Give the number of lines that contain "blue" in the listing, and write nothing else.

● **LISTED RECORDS**

▬▬▬▬▬▬

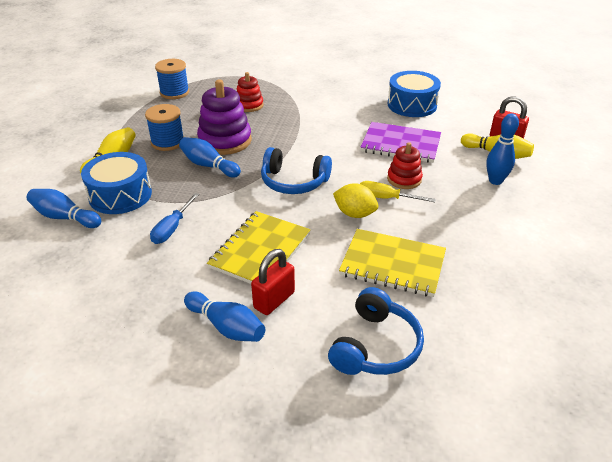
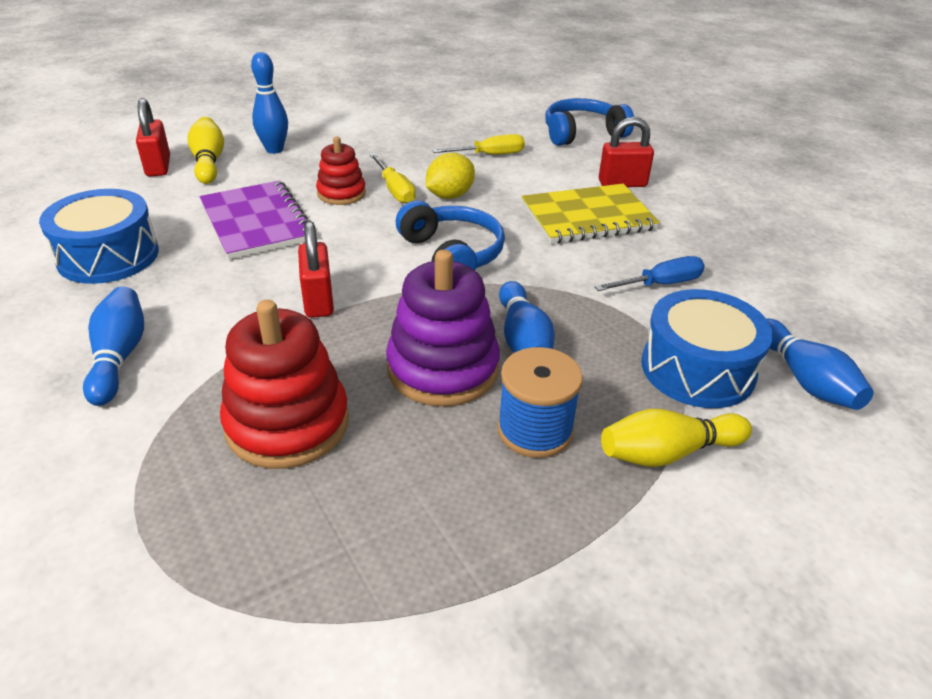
camera: 135 degrees left, 0 degrees up
blue spool [155,59,189,99] -> none
blue bowling pin [184,292,265,342] -> blue bowling pin moved to [83,287,144,406]
red stacking toy [237,72,264,112] -> red stacking toy [220,300,349,469], size x1.69
yellow lemon [333,183,378,218] -> yellow lemon turned 60 degrees clockwise [426,153,475,199]
yellow notebook [339,229,446,297] -> yellow screwdriver [432,134,525,155]
none -> red padlock [298,221,334,318]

▬▬▬▬▬▬

● **ANSWER**
2